Problem statement:
Taking the line that contains "(464, 725) = (238, 524): none -> yellow key" as the first and the final line of the records as the last, write out every line between them exactly, ends included, and nothing else.

Provided data:
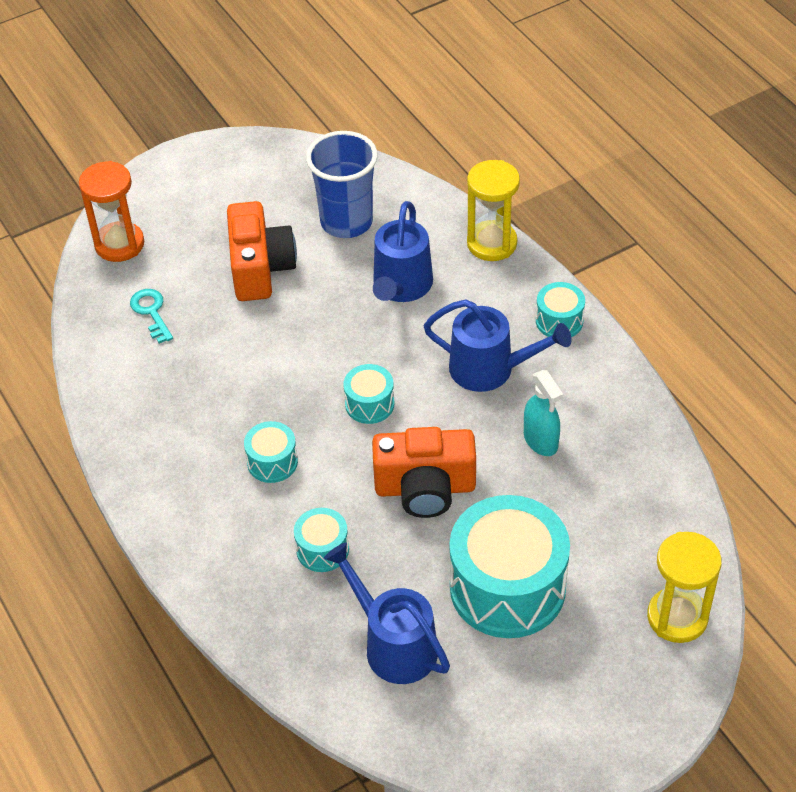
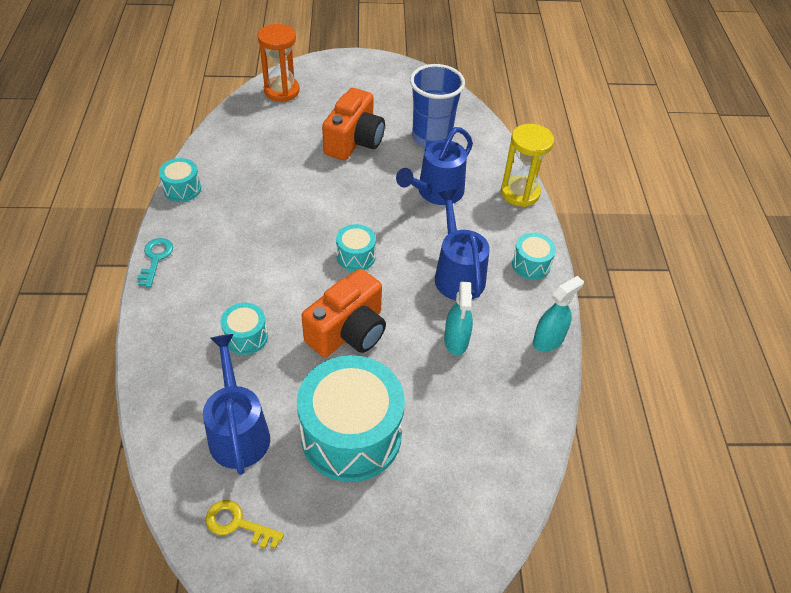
camera: 25 degrees right, 0 degrees up
(151, 312) = (266, 137): turquoise key -> turquoise key (155, 259)
(272, 462) = (262, 262): turquoise drum -> turquoise drum (182, 189)
(425, 488) = (348, 331): orange camera -> orange camera turned 75 degrees counterclockwise
(464, 725) = (238, 524): none -> yellow key
(491, 369) = (457, 274): blue watering can -> blue watering can turned 150 degrees counterclockwise
(630, 393) = (548, 340): none -> turquoise spray bottle
(677, 617) = (464, 533): yellow hourglass -> none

Final answer:
(464, 725) = (238, 524): none -> yellow key
(491, 369) = (457, 274): blue watering can -> blue watering can turned 150 degrees counterclockwise
(630, 393) = (548, 340): none -> turquoise spray bottle
(677, 617) = (464, 533): yellow hourglass -> none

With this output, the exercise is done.